··· INFORMATION SHOWN ···
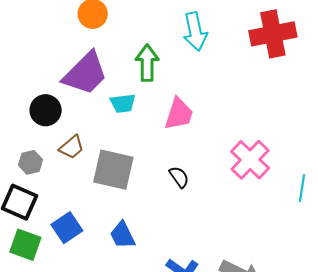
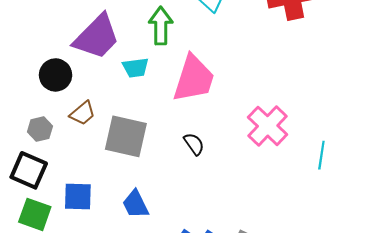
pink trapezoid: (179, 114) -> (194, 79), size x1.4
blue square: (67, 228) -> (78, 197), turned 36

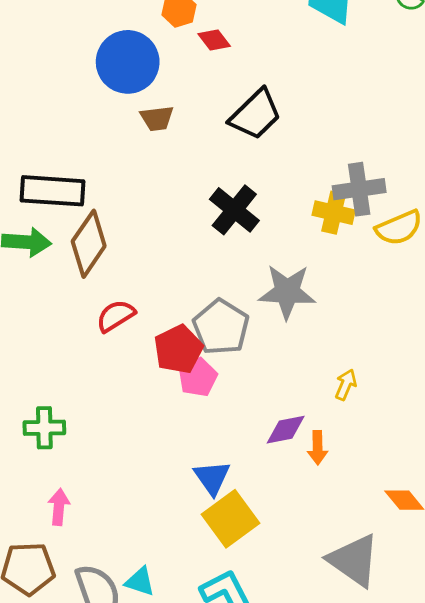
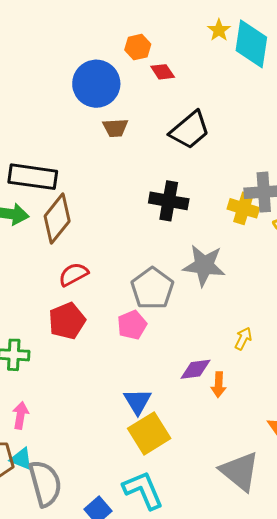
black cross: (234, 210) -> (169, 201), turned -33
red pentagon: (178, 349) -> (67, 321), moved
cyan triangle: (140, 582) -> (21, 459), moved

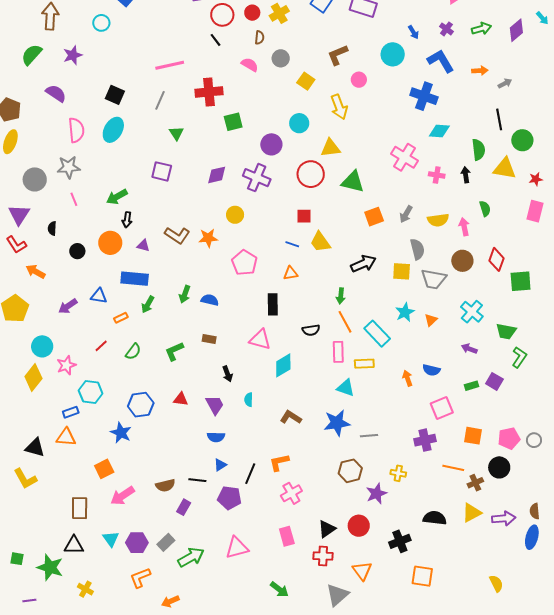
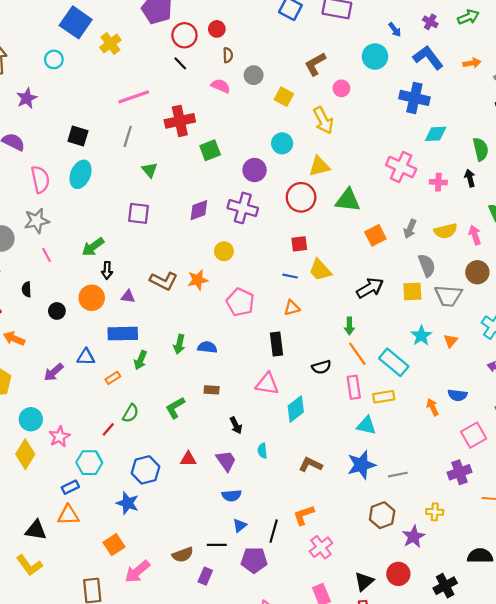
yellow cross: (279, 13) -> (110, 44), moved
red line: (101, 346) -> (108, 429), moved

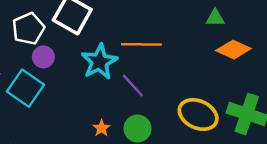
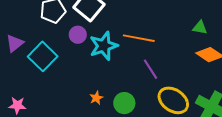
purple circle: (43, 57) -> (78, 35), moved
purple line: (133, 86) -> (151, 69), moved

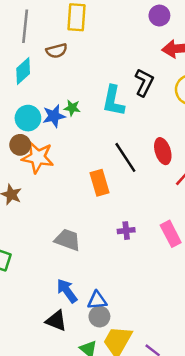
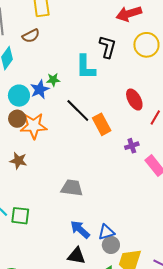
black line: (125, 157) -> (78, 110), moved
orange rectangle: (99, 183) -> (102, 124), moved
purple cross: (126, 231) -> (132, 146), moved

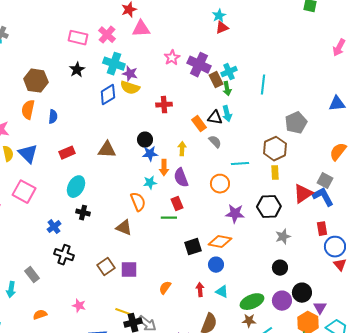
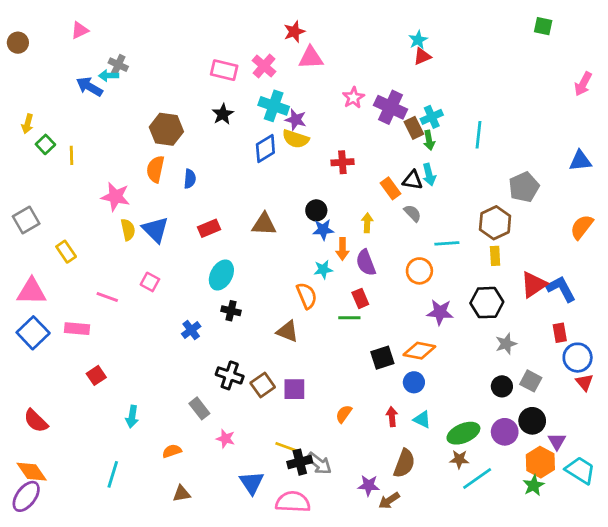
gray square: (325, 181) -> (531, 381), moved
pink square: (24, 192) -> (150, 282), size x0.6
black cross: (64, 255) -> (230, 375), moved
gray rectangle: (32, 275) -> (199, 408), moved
···
··· INFORMATION SHOWN ···
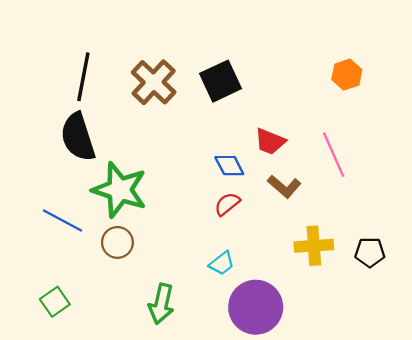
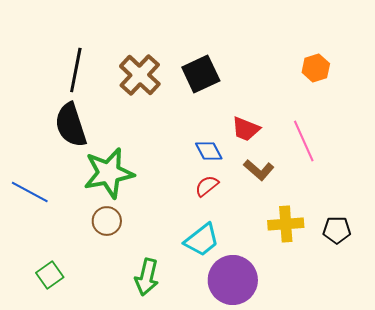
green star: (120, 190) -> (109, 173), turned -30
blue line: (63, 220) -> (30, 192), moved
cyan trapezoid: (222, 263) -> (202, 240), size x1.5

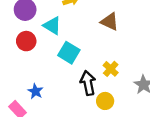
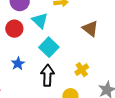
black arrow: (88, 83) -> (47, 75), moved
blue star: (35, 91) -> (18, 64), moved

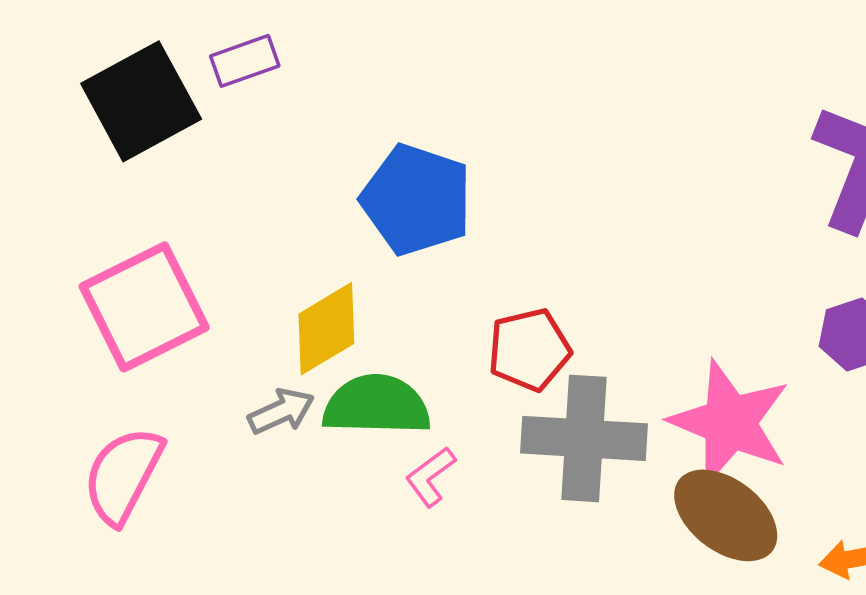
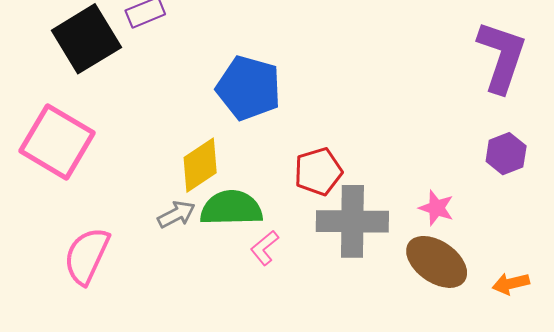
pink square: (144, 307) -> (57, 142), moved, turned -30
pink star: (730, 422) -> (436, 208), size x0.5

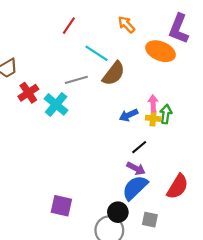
···
**PROBLEM TO SOLVE**. Copy the lines above exactly, starting at the one with "cyan trapezoid: (222, 263)" and ending at the one with "pink star: (730, 422)", both included. Leave out any pictures and add nothing else.

**YOUR RESPONSE**.
cyan trapezoid: (222, 263) -> (202, 240), size x1.5

black arrow: (88, 83) -> (47, 75), moved
blue star: (35, 91) -> (18, 64), moved

pink square: (144, 307) -> (57, 142), moved, turned -30
pink star: (730, 422) -> (436, 208), size x0.5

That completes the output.